What you need to do | Retype each line of the listing below, from the first through the one holding "cyan arrow at (213, 497): moved", with no other lines.

Task input Block Start

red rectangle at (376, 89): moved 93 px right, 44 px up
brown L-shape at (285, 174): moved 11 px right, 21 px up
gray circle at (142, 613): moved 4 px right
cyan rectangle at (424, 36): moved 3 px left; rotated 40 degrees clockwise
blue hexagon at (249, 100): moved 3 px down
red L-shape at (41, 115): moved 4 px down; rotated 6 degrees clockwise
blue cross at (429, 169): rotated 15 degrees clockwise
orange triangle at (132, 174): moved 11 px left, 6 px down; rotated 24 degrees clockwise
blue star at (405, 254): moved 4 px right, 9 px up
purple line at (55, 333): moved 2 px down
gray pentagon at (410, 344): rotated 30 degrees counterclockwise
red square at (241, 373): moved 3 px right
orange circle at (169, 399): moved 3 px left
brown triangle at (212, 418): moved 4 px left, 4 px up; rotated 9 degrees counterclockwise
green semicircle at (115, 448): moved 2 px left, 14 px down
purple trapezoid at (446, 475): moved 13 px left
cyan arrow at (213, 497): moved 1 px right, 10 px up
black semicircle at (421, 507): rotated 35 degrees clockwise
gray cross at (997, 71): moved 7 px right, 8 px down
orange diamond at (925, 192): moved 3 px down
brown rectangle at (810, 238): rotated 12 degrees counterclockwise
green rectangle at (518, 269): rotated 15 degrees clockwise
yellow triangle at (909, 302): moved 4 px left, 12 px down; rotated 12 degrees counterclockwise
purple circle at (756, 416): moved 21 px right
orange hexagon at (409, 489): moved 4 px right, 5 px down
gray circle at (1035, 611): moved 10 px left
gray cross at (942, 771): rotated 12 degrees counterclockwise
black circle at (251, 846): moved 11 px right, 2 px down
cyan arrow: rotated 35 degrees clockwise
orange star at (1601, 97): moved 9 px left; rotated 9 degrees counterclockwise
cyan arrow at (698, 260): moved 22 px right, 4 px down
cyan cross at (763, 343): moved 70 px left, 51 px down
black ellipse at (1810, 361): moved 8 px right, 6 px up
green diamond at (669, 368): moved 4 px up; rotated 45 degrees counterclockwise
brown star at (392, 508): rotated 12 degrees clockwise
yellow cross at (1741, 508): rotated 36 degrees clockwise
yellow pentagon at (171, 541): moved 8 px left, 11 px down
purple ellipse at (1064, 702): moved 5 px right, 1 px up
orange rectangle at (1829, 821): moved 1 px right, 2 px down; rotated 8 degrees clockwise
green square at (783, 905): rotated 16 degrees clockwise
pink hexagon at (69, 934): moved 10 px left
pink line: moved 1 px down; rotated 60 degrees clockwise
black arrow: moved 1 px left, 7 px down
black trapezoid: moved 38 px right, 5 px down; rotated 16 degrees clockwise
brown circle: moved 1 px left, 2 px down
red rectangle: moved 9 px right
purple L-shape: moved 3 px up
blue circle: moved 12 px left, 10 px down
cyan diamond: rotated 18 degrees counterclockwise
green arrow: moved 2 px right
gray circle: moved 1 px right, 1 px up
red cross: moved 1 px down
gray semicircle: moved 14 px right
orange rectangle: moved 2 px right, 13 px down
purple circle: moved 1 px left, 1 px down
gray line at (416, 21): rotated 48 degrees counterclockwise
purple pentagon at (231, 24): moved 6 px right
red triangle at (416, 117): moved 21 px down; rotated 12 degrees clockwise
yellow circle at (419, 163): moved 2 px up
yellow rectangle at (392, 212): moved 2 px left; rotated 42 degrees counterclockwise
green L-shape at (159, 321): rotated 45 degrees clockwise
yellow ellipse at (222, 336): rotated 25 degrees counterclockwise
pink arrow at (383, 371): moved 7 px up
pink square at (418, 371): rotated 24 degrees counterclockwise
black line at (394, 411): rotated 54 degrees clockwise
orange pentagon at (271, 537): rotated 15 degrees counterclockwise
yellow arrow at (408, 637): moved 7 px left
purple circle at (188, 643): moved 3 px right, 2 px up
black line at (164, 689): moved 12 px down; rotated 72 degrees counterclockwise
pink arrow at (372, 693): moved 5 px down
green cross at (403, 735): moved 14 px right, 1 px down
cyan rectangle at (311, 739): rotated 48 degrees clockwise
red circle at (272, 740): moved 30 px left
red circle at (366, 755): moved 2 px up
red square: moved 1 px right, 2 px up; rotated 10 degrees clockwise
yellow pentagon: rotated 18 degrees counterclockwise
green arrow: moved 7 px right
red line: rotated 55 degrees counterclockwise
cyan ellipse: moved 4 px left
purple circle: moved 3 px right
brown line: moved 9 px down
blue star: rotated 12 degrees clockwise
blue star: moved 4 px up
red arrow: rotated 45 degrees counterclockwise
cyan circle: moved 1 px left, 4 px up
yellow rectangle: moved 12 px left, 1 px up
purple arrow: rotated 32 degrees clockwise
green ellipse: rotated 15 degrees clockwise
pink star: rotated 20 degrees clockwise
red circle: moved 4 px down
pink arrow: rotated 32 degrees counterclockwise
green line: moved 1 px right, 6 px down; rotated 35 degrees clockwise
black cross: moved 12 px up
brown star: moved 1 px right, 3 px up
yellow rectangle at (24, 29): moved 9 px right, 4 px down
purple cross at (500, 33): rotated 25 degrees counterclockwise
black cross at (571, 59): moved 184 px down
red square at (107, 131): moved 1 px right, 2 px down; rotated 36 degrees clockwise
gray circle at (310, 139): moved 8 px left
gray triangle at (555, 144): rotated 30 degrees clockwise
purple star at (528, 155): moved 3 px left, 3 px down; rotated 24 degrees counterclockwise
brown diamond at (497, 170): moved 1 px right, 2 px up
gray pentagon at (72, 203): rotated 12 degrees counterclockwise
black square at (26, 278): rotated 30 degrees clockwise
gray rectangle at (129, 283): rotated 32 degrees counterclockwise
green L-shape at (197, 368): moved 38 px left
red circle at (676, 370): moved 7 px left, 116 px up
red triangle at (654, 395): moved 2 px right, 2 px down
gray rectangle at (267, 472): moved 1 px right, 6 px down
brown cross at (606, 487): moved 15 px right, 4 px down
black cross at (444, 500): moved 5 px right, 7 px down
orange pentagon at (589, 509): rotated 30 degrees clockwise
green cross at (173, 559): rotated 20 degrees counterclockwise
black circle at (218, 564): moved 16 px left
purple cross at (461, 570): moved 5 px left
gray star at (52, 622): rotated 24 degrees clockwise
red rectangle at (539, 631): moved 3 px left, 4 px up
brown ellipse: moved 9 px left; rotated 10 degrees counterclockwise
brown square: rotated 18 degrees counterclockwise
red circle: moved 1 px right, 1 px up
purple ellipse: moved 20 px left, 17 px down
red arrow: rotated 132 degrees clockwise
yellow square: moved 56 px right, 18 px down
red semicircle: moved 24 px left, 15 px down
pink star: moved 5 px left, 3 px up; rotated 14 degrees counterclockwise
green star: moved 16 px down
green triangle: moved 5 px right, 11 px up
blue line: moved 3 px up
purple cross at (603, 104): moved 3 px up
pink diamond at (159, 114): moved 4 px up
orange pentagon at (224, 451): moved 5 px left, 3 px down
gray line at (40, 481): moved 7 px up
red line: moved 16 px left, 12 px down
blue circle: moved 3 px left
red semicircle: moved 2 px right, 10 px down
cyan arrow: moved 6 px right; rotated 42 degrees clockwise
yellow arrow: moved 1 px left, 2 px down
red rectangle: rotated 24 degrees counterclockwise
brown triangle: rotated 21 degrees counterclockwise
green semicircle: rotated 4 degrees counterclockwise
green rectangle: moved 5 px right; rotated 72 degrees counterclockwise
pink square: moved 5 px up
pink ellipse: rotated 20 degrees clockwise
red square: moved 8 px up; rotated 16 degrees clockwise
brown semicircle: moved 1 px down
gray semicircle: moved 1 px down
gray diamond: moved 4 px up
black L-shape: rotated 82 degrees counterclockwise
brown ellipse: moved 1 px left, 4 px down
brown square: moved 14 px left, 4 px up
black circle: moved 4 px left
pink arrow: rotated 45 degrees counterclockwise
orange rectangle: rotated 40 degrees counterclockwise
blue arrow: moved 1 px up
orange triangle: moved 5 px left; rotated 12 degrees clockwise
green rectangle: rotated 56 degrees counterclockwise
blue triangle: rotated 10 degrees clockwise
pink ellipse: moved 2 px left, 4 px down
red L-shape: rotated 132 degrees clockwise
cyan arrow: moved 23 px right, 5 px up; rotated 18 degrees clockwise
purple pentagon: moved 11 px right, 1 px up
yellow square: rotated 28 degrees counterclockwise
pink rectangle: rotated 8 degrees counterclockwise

Task input Block End

Expected answer |
red rectangle at (376, 89): moved 93 px right, 44 px up
brown L-shape at (285, 174): moved 11 px right, 21 px up
gray circle at (142, 613): moved 4 px right
cyan rectangle at (424, 36): moved 3 px left; rotated 40 degrees clockwise
blue hexagon at (249, 100): moved 3 px down
red L-shape at (41, 115): moved 4 px down; rotated 6 degrees clockwise
blue cross at (429, 169): rotated 15 degrees clockwise
orange triangle at (132, 174): moved 11 px left, 6 px down; rotated 24 degrees clockwise
blue star at (405, 254): moved 4 px right, 9 px up
purple line at (55, 333): moved 2 px down
gray pentagon at (410, 344): rotated 30 degrees counterclockwise
red square at (241, 373): moved 3 px right
orange circle at (169, 399): moved 3 px left
brown triangle at (212, 418): moved 4 px left, 4 px up; rotated 9 degrees counterclockwise
green semicircle at (115, 448): moved 2 px left, 14 px down
purple trapezoid at (446, 475): moved 13 px left
cyan arrow at (213, 497): moved 1 px right, 10 px up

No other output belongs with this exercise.